___ Records shown ___

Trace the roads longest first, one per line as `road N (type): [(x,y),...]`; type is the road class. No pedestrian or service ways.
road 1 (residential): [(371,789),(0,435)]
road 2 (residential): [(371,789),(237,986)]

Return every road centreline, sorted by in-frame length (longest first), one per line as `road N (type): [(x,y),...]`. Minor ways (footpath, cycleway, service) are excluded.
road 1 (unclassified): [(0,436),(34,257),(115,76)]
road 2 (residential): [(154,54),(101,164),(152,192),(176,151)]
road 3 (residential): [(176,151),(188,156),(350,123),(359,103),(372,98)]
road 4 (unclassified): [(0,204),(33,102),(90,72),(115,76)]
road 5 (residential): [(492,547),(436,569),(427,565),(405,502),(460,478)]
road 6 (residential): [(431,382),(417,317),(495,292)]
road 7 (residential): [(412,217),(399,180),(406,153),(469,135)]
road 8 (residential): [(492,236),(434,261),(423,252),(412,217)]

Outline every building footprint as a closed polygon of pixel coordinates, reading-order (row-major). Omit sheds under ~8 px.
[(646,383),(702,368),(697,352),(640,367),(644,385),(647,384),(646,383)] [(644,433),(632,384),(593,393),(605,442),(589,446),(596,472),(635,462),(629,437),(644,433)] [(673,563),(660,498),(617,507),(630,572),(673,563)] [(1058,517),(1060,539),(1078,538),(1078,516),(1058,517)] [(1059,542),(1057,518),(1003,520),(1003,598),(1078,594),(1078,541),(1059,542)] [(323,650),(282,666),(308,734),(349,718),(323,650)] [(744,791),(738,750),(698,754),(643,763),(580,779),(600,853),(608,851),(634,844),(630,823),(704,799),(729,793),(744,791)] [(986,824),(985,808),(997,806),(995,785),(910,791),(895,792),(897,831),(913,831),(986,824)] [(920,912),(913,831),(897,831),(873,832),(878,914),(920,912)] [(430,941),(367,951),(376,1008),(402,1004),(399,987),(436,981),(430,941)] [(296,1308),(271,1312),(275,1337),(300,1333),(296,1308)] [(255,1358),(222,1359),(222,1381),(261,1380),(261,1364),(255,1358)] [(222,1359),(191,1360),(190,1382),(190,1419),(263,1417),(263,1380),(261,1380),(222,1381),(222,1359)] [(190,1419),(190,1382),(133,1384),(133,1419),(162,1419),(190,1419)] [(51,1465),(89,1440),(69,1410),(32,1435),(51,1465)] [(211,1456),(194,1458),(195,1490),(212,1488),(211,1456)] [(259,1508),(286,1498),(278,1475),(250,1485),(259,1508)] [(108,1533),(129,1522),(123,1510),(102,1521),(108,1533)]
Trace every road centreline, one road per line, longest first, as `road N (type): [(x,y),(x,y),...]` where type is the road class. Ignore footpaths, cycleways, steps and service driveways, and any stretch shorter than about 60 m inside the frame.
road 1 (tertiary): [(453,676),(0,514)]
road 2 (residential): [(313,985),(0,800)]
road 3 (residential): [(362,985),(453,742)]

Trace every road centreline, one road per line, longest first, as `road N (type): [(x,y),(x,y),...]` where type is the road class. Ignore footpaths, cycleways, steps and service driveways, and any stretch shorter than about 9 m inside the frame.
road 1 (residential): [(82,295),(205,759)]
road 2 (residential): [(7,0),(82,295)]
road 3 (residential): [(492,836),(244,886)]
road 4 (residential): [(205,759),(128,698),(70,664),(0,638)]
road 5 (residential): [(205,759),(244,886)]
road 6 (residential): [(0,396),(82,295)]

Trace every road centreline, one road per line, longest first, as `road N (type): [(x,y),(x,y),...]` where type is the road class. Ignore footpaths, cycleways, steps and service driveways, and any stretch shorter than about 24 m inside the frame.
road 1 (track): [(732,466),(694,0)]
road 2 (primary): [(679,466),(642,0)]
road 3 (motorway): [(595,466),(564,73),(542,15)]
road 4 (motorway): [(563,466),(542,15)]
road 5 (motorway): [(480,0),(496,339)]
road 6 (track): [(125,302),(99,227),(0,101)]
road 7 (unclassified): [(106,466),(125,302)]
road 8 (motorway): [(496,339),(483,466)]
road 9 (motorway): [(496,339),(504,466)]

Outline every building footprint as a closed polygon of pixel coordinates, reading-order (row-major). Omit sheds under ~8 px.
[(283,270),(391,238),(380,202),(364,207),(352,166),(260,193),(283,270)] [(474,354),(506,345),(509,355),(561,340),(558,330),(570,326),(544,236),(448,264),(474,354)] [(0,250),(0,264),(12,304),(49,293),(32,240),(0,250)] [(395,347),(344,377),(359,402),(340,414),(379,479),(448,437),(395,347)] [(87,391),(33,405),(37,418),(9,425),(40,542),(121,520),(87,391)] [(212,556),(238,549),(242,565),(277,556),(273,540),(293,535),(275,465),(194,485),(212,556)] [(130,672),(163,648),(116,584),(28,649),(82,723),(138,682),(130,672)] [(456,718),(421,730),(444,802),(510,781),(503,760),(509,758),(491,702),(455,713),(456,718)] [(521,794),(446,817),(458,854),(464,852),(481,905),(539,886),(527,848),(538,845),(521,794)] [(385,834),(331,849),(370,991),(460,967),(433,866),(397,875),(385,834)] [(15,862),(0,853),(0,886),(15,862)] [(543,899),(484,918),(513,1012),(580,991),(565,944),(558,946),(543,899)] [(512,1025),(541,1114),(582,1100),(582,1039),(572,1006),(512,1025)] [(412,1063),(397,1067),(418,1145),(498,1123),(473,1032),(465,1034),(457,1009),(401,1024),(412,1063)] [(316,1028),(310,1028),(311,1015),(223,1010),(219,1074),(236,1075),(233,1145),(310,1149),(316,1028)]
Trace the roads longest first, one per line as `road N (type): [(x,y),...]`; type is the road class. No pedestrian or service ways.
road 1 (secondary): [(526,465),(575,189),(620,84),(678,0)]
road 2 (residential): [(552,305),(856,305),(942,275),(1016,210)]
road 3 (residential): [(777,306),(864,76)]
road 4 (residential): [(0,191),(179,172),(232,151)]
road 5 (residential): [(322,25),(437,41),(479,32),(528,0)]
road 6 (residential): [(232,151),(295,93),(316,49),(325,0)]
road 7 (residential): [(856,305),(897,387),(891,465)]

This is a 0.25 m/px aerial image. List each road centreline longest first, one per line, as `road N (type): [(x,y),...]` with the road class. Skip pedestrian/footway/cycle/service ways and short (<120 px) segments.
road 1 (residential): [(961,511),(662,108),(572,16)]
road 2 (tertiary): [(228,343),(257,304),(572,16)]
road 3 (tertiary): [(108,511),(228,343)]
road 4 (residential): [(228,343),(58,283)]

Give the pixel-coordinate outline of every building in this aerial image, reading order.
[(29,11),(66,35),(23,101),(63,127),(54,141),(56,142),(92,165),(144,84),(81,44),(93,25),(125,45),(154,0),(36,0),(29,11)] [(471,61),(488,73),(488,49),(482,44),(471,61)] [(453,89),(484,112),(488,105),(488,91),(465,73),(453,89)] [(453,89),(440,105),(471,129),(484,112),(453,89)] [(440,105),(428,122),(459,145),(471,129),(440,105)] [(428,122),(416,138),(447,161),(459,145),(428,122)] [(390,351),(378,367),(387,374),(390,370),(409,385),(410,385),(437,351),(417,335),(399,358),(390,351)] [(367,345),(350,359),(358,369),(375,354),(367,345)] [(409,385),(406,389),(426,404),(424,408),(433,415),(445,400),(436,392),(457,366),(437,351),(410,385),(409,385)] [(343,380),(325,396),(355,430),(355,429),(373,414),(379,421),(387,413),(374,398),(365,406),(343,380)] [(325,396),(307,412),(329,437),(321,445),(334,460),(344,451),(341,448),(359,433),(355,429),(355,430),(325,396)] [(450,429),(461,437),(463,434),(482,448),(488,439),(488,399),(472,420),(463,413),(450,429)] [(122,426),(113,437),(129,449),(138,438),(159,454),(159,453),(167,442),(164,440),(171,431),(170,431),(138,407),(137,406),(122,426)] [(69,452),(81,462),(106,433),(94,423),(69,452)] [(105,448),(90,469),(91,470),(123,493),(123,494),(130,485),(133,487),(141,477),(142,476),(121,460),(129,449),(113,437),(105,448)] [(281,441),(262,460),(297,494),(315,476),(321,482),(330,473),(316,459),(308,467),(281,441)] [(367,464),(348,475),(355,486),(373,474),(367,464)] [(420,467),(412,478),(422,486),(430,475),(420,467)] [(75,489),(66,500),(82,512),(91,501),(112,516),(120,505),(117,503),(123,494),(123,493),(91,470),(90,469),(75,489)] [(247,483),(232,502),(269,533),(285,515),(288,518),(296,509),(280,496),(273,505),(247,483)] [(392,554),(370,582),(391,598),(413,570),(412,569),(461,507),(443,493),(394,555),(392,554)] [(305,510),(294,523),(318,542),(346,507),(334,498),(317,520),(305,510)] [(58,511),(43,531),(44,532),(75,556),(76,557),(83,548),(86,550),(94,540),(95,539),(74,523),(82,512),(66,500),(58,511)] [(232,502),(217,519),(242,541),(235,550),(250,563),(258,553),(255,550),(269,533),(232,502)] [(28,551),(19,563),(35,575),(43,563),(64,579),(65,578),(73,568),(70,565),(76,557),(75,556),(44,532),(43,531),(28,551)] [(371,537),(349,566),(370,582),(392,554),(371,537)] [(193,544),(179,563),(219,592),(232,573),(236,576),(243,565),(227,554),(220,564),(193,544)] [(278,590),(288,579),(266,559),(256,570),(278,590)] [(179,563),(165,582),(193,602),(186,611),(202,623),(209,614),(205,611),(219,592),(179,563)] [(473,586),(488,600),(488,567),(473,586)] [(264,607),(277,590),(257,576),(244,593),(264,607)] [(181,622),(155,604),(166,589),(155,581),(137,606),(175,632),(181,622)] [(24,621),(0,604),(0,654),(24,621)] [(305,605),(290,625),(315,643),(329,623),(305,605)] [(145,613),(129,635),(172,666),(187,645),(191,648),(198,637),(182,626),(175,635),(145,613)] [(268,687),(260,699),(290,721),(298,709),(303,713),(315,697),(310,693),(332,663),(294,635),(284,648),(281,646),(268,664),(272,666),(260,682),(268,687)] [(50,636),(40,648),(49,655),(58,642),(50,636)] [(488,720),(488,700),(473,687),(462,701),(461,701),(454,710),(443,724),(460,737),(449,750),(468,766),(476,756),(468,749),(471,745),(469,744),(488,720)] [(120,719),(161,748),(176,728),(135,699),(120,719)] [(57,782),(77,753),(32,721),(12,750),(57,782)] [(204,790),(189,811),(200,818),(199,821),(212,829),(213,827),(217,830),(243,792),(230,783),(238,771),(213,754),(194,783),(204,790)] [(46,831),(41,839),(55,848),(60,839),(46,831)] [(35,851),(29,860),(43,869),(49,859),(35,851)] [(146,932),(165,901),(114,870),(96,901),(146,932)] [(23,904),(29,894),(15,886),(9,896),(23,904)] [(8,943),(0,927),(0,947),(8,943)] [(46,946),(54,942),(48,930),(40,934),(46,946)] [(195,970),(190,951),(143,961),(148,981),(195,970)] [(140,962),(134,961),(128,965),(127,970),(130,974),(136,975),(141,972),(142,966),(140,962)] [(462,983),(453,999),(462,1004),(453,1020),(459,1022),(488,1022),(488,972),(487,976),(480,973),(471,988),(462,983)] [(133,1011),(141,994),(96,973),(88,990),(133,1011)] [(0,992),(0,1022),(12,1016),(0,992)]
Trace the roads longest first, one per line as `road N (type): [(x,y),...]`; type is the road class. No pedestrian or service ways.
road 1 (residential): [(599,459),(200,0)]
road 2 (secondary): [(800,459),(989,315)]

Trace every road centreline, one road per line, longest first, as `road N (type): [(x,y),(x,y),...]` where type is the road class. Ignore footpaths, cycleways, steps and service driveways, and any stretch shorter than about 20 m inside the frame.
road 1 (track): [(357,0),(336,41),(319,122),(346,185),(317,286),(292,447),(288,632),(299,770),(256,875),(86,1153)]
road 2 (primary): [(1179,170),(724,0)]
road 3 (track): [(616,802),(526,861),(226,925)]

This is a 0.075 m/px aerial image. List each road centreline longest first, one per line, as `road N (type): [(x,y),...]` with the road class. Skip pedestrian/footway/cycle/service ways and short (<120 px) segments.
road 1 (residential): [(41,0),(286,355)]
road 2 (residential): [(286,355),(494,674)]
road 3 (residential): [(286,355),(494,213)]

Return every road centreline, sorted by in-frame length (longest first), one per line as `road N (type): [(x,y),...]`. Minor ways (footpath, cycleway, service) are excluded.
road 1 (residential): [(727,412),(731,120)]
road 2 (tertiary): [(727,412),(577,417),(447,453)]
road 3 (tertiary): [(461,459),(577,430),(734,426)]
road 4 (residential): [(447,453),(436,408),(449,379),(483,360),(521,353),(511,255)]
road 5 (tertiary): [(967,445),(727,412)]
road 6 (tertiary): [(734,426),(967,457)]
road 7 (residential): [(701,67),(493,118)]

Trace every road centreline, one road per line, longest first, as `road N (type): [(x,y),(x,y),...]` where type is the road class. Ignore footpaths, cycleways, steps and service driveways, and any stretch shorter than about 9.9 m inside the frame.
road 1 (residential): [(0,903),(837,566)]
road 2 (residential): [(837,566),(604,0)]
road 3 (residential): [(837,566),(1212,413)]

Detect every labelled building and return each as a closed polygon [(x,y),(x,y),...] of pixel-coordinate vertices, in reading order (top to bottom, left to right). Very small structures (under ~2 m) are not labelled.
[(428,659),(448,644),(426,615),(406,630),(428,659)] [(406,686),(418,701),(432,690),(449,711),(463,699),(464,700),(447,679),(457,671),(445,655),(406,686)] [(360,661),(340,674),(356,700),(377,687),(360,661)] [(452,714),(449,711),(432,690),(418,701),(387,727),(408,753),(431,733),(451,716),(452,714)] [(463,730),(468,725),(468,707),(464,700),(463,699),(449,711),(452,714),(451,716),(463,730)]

___

Problem to solve -
The answer is the line holding "Detect every labelled" and all the lines after it through the end of the records, repeated exactly.

Result -
Detect every labelled building and return each as a closed polygon [(x,y),(x,y),...] of pixel-coordinate vertices, in reading order (top to bottom, left to right). Very small structures (under ~2 m) are not labelled.
[(428,659),(448,644),(426,615),(406,630),(428,659)] [(406,686),(418,701),(432,690),(449,711),(463,699),(464,700),(447,679),(457,671),(445,655),(406,686)] [(360,661),(340,674),(356,700),(377,687),(360,661)] [(452,714),(449,711),(432,690),(418,701),(387,727),(408,753),(431,733),(451,716),(452,714)] [(463,730),(468,725),(468,707),(464,700),(463,699),(449,711),(452,714),(451,716),(463,730)]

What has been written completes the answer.